Return the run of lines below that opens with the line containing "purple hexagon: (780, 551)" and closes with the line containing "yellow circle: (103, 43)", keeping each one exact.

### EXTRACTED ENTRIES
******

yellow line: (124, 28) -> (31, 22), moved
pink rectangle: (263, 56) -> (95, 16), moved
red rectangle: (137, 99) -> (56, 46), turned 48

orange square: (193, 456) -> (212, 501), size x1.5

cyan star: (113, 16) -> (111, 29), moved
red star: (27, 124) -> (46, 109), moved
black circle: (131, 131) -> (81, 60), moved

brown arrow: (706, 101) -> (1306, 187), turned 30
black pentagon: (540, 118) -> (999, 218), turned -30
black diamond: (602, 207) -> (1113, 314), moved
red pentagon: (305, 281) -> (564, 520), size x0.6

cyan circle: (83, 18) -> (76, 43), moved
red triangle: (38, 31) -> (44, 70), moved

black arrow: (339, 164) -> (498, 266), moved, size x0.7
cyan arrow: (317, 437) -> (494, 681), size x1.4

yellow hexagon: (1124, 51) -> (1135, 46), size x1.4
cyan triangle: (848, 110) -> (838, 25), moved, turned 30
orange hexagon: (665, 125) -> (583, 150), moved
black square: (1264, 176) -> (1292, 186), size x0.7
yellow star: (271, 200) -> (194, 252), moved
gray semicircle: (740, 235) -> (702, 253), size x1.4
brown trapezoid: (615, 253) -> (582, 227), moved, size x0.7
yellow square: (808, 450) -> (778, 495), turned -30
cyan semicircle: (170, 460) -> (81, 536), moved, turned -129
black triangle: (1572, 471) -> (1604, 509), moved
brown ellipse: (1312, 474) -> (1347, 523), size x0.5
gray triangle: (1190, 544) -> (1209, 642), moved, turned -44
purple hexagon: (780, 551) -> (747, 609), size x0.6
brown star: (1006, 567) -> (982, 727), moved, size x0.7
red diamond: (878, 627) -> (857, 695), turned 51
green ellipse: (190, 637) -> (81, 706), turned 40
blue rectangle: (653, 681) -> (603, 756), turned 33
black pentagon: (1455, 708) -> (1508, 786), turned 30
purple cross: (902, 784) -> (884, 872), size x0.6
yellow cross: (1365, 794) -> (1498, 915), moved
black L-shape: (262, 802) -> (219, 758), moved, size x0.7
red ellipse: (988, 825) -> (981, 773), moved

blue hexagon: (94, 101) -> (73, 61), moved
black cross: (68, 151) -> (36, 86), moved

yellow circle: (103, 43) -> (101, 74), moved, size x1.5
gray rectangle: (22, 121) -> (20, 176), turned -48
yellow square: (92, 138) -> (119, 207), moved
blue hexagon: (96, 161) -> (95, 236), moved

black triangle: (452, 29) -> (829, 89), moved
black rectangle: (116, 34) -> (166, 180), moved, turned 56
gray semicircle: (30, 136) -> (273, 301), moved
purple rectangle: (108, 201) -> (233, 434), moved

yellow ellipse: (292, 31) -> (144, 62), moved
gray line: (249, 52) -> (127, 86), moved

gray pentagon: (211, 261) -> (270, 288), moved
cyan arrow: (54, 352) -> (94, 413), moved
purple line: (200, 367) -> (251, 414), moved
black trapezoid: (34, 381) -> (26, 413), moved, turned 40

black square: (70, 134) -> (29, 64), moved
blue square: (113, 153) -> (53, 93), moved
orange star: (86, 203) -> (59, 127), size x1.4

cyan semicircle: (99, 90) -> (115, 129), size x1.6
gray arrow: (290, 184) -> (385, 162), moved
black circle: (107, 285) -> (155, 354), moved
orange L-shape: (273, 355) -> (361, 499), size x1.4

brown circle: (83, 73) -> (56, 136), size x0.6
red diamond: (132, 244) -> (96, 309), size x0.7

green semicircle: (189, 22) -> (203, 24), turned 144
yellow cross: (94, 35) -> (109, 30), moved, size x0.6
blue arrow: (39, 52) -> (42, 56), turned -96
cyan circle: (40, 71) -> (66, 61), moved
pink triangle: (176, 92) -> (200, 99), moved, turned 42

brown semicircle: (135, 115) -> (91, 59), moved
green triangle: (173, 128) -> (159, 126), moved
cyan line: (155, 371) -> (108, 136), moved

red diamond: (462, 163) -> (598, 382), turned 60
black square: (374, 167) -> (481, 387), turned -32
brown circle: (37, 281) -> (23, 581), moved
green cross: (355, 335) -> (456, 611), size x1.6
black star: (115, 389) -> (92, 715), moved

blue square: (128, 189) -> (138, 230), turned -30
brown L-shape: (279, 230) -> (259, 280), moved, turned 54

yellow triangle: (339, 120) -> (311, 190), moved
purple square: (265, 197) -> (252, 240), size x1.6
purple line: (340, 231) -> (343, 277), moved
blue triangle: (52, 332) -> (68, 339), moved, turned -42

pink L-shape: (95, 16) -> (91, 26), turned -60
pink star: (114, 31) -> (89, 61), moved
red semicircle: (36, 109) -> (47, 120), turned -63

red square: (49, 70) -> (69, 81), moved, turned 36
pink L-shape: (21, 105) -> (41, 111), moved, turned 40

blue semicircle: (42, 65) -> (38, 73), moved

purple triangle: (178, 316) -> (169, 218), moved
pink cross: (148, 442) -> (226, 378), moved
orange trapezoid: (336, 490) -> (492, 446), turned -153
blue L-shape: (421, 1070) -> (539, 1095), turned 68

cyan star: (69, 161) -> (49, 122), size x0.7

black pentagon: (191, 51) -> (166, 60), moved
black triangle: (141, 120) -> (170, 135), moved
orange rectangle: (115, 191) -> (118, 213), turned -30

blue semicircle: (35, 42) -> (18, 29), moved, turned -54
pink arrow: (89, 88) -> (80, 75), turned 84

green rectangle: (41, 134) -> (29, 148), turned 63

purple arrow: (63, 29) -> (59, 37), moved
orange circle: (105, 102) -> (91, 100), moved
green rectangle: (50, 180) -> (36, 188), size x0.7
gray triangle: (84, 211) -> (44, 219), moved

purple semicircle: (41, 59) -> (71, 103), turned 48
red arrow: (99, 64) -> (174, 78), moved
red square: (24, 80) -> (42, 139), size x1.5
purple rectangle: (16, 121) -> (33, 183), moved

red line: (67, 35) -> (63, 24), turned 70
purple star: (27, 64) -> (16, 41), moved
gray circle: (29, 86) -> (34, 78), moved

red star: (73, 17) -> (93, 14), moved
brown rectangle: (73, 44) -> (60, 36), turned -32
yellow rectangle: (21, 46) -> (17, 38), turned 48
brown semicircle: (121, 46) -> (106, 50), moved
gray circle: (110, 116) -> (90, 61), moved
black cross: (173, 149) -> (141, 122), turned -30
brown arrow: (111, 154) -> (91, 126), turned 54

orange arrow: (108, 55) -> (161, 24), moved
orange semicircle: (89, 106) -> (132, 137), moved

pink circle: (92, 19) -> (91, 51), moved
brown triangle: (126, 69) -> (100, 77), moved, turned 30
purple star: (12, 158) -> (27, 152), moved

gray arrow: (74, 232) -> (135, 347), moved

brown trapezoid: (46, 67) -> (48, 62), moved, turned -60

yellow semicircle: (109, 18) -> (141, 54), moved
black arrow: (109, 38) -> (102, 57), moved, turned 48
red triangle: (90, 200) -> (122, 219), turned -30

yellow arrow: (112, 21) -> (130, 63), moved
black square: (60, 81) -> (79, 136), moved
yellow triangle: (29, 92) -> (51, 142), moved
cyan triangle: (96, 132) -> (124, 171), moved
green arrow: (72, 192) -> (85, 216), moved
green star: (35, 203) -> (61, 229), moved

******

### EXPECTED ANSWER
purple hexagon: (780, 551) -> (747, 609), size x0.6
brown star: (1006, 567) -> (982, 727), moved, size x0.7
red diamond: (878, 627) -> (857, 695), turned 51
green ellipse: (190, 637) -> (81, 706), turned 40
blue rectangle: (653, 681) -> (603, 756), turned 33
black pentagon: (1455, 708) -> (1508, 786), turned 30
purple cross: (902, 784) -> (884, 872), size x0.6
yellow cross: (1365, 794) -> (1498, 915), moved
black L-shape: (262, 802) -> (219, 758), moved, size x0.7
red ellipse: (988, 825) -> (981, 773), moved

blue hexagon: (94, 101) -> (73, 61), moved
black cross: (68, 151) -> (36, 86), moved

yellow circle: (103, 43) -> (101, 74), moved, size x1.5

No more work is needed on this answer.